» **INSTRUCTIONS FOR THE TASK**: Exactly the lines from the one containing "orange rectangle: (103, 78)" through the end of the data, and nothing more, should be retyped; pictures stay out.

============================================================

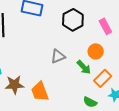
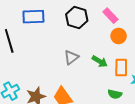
orange circle: (96, 51) -> (119, 36), moved
orange rectangle: (103, 78) -> (121, 68), turned -30

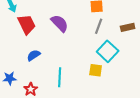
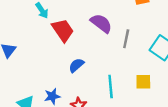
gray line: (99, 26) -> (126, 39), moved
yellow square: (96, 70) -> (143, 82), moved

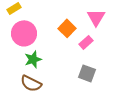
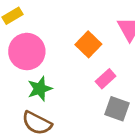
pink rectangle: (86, 42) -> (106, 79), moved

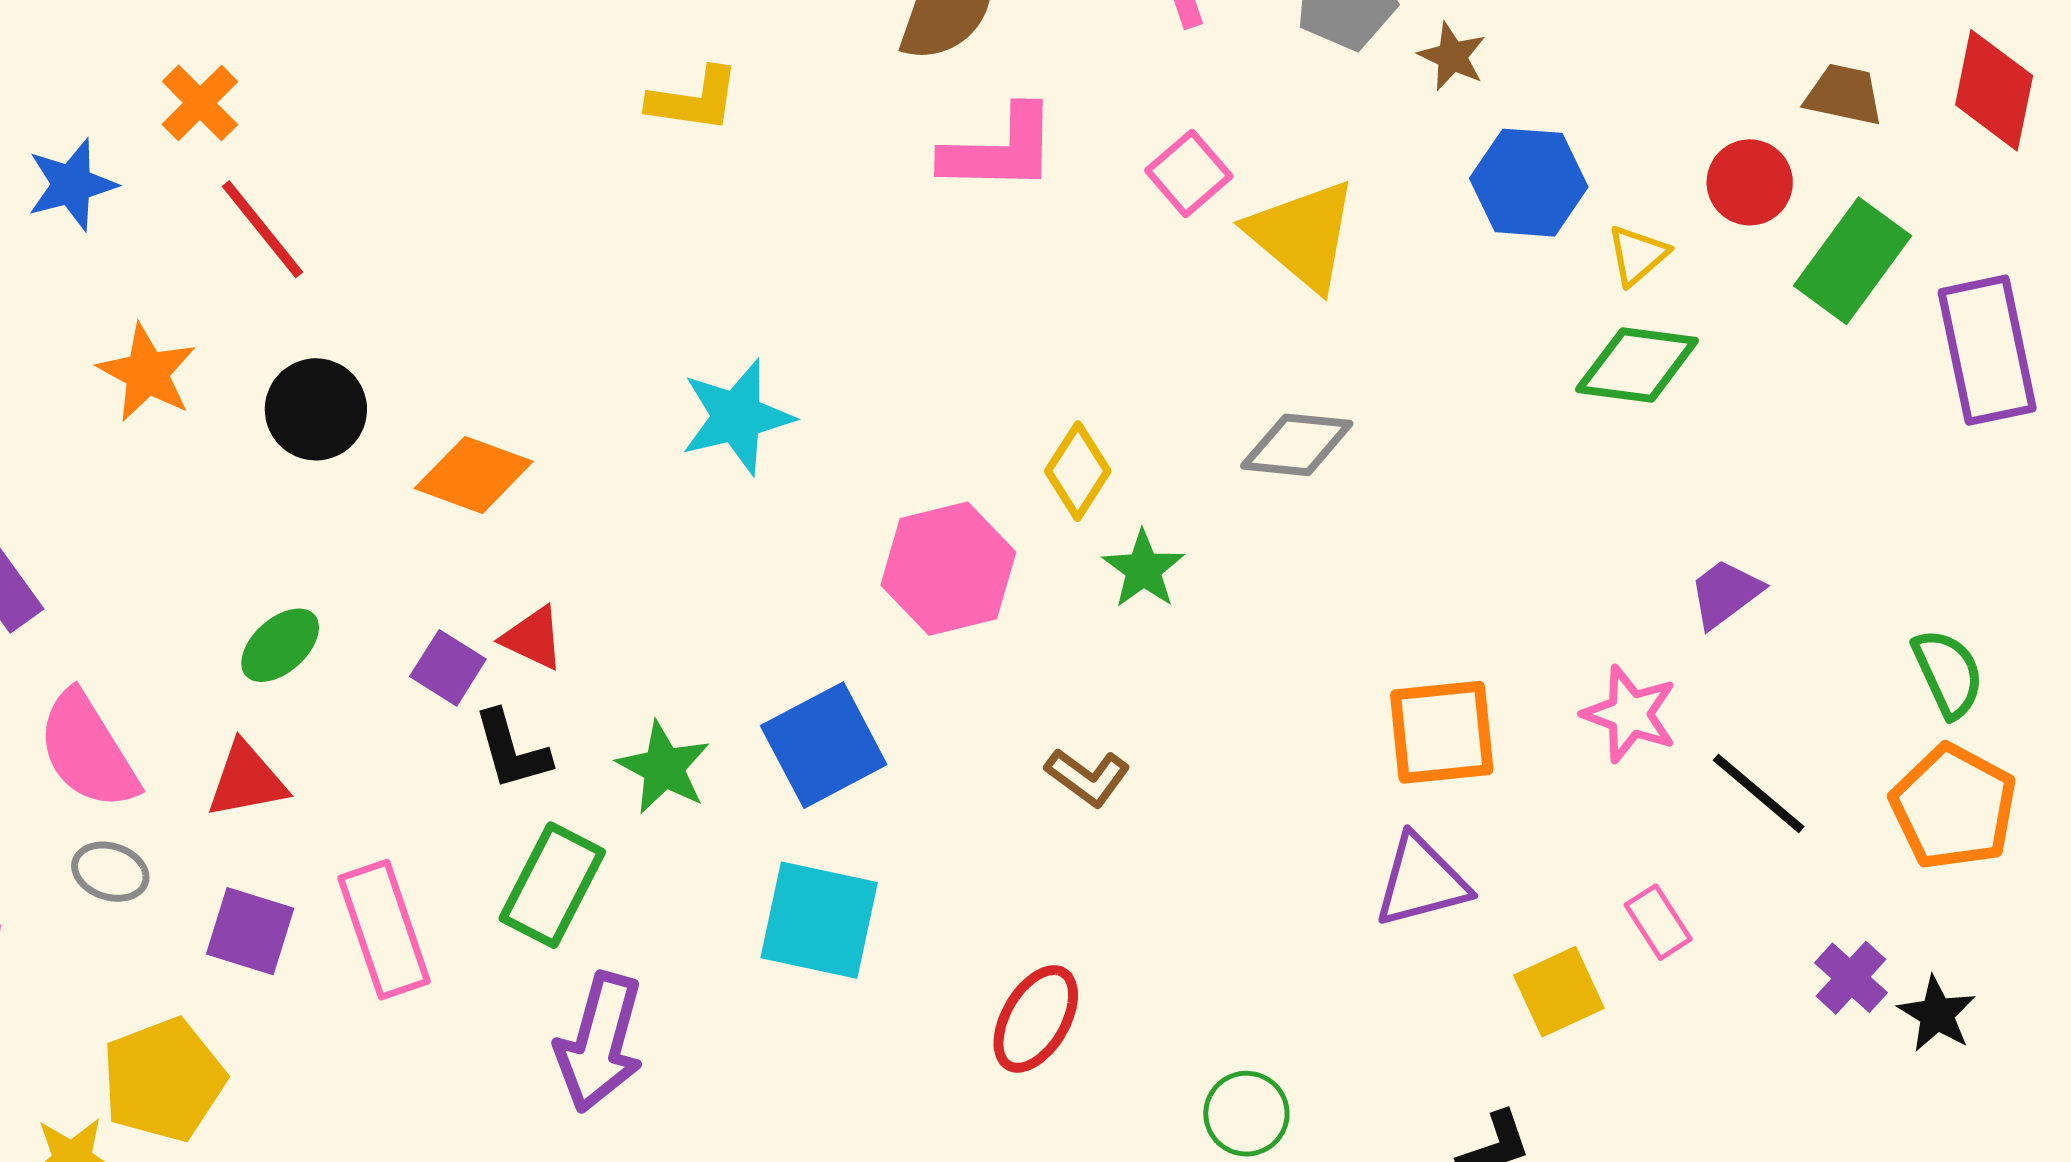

============================================================

» **RESPONSE AREA**:
orange rectangle: (103, 78) -> (121, 68), turned -30

gray line: (99, 26) -> (126, 39), moved
yellow square: (96, 70) -> (143, 82), moved

pink rectangle: (86, 42) -> (106, 79), moved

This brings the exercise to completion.